DATA EXCERPTS:
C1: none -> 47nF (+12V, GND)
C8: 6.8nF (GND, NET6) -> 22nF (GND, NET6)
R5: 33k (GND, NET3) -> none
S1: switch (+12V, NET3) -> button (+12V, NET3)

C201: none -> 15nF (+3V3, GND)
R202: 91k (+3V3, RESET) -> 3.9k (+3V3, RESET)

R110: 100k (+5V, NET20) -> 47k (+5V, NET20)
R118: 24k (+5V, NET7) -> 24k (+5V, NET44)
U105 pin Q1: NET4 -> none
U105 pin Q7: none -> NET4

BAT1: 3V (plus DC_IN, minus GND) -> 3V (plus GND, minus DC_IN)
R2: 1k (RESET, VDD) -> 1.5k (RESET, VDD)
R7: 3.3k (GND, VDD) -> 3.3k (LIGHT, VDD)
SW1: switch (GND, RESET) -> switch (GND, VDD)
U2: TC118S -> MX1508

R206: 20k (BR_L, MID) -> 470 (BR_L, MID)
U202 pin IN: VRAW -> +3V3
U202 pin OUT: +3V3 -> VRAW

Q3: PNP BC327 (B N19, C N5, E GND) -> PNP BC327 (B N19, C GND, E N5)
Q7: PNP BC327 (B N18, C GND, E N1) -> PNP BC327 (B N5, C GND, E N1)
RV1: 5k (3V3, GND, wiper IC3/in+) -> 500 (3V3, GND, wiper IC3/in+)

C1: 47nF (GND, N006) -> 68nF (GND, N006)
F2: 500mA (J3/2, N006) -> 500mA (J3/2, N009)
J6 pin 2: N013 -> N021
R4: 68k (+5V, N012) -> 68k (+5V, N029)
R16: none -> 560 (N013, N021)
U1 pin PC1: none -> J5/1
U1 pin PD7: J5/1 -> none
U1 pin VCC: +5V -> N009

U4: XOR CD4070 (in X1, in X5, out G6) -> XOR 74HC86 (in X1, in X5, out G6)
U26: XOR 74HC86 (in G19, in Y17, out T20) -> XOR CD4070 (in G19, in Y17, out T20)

WHAT YOU HAVE TO DO:
The exact lines from the one containing "U202 pin OUT: +3V3 -> VRAW" through the end of the listing above are the expected output; include nothing else.

ANSWER SPACE:
U202 pin OUT: +3V3 -> VRAW

Q3: PNP BC327 (B N19, C N5, E GND) -> PNP BC327 (B N19, C GND, E N5)
Q7: PNP BC327 (B N18, C GND, E N1) -> PNP BC327 (B N5, C GND, E N1)
RV1: 5k (3V3, GND, wiper IC3/in+) -> 500 (3V3, GND, wiper IC3/in+)

C1: 47nF (GND, N006) -> 68nF (GND, N006)
F2: 500mA (J3/2, N006) -> 500mA (J3/2, N009)
J6 pin 2: N013 -> N021
R4: 68k (+5V, N012) -> 68k (+5V, N029)
R16: none -> 560 (N013, N021)
U1 pin PC1: none -> J5/1
U1 pin PD7: J5/1 -> none
U1 pin VCC: +5V -> N009

U4: XOR CD4070 (in X1, in X5, out G6) -> XOR 74HC86 (in X1, in X5, out G6)
U26: XOR 74HC86 (in G19, in Y17, out T20) -> XOR CD4070 (in G19, in Y17, out T20)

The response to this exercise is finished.